=== Data section ===

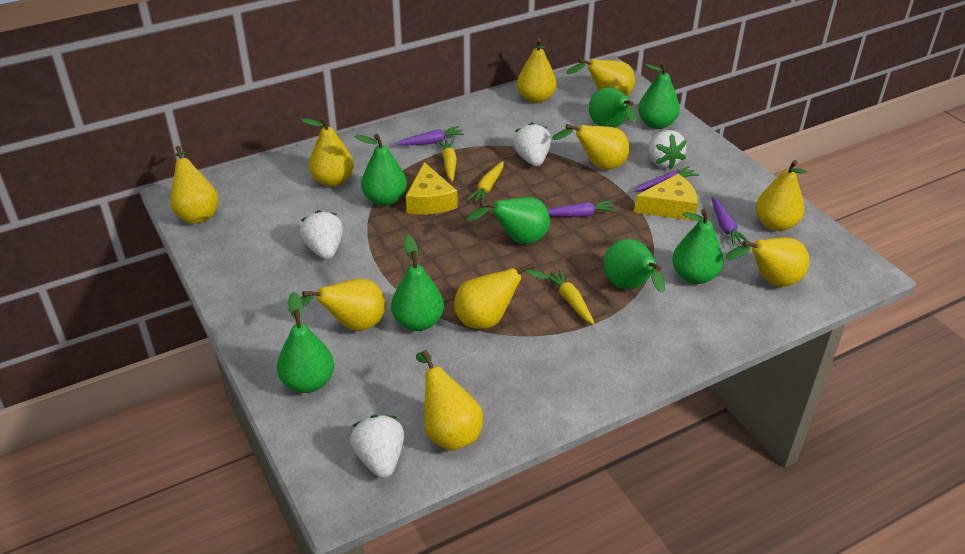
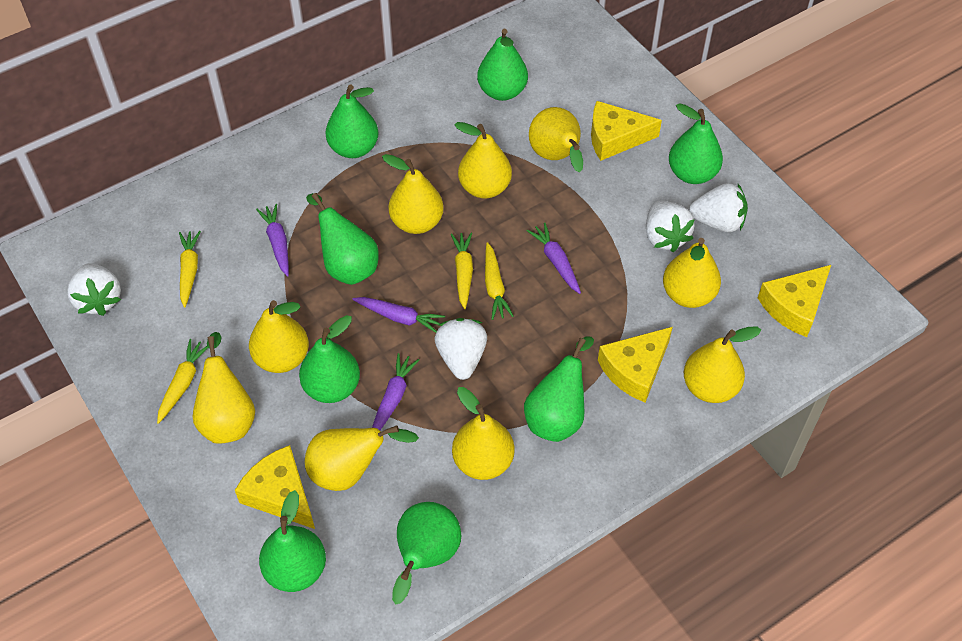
yellow carrot: 3 -> 4
yellow cheese: 2 -> 4
yellow pear: 10 -> 9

===

Please output the material as written, apart from the images.

Reply to the exercise:
yellow carrot: 3 -> 4
yellow cheese: 2 -> 4
yellow pear: 10 -> 9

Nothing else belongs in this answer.